Task instructions: Scan the entries for "turquoise". Every line that holds it is to be copied.

Listed entries below:

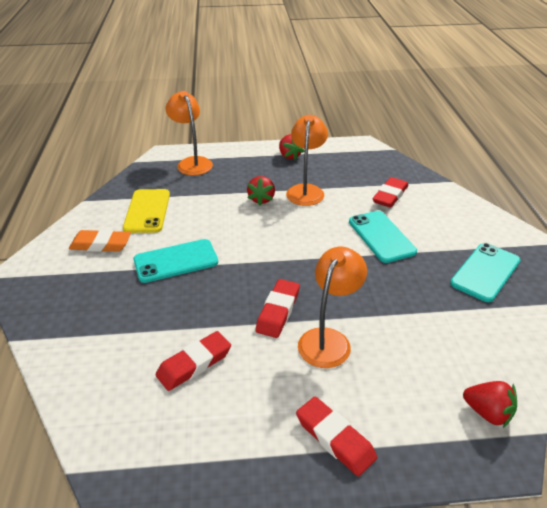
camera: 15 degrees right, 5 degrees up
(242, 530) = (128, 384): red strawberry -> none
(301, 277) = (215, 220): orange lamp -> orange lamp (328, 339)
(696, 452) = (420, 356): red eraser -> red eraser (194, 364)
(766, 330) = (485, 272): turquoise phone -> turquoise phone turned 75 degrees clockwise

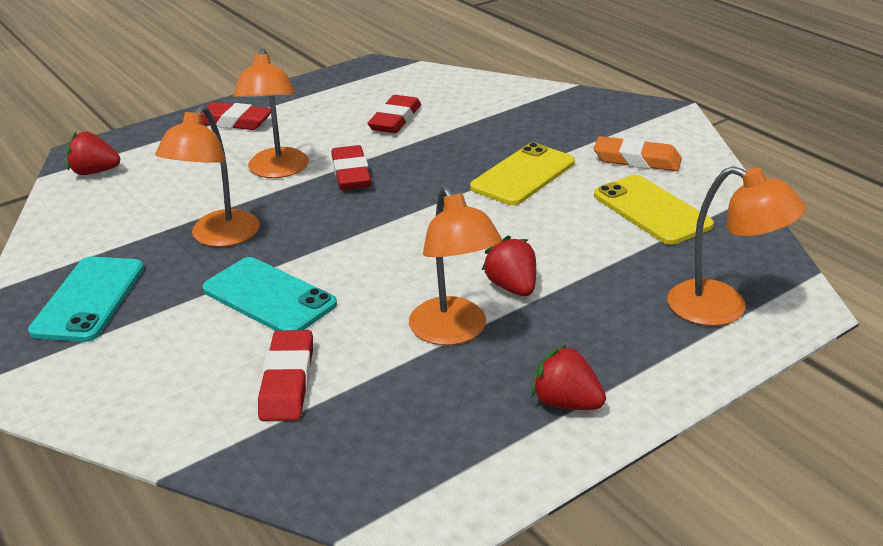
camera: 150 degrees right, 5 degrees down
(101, 244) = (637, 160): orange eraser -> orange eraser turned 45 degrees clockwise
(176, 261) = (523, 175): turquoise phone -> yellow phone
(396, 289) = (218, 237): none -> orange lamp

End of Listed entries.

Written response:
(766, 330) = (485, 272): turquoise phone -> turquoise phone turned 75 degrees clockwise
(176, 261) = (523, 175): turquoise phone -> yellow phone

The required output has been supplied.